(PROVIDED ENTRIES begins)

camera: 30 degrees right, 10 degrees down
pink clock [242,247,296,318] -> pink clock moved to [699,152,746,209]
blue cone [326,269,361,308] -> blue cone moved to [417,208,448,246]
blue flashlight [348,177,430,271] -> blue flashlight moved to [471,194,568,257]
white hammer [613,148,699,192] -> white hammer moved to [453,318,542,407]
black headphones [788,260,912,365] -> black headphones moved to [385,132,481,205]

(PROVIDED ENTRIES ends)
(PROVIDED ENTRIES begins)

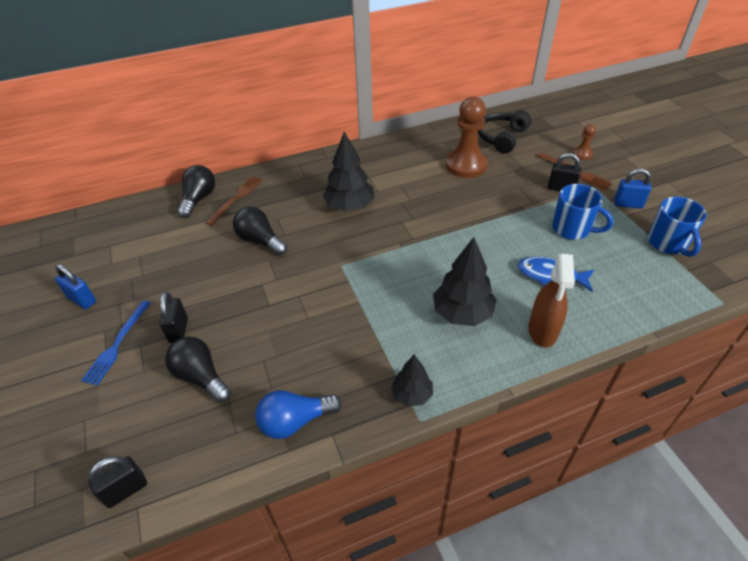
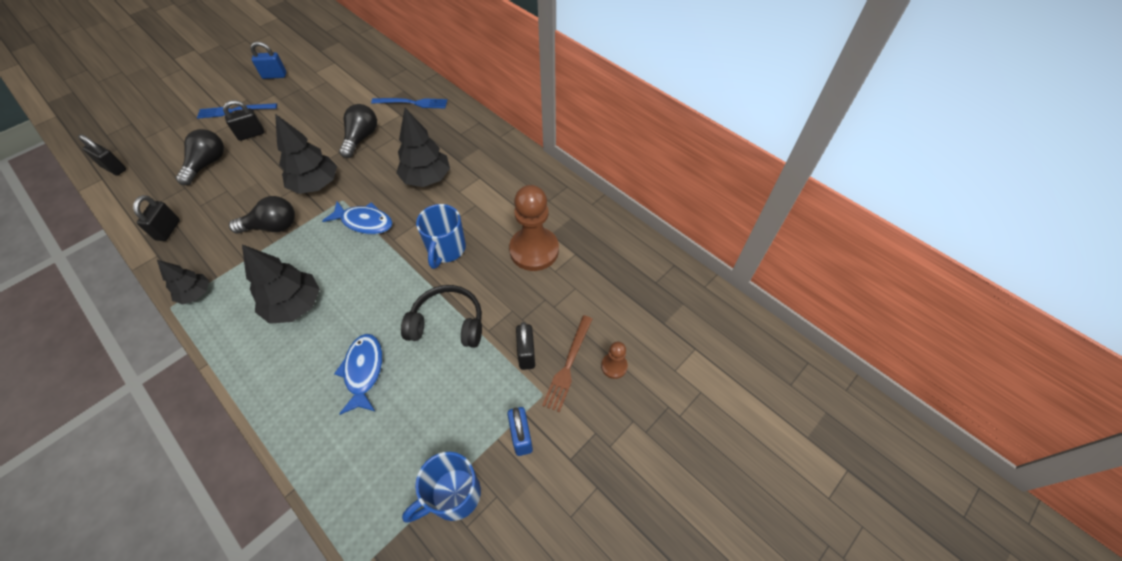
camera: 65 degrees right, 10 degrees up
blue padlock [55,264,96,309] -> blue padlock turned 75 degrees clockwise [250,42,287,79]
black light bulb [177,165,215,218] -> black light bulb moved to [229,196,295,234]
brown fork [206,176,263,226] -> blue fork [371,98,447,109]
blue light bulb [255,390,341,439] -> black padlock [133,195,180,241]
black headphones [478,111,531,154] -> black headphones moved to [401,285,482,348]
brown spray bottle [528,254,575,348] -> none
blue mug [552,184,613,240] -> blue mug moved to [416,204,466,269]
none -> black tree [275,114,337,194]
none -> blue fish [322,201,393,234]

(PROVIDED ENTRIES ends)

Look in the material above for the line with "pink clock [242,247,296,318]" and the line with "white hammer [613,148,699,192]", and transcribe exactly those lines and all lines between them, nothing more.

- [THE ANSWER]
pink clock [242,247,296,318] -> pink clock moved to [699,152,746,209]
blue cone [326,269,361,308] -> blue cone moved to [417,208,448,246]
blue flashlight [348,177,430,271] -> blue flashlight moved to [471,194,568,257]
white hammer [613,148,699,192] -> white hammer moved to [453,318,542,407]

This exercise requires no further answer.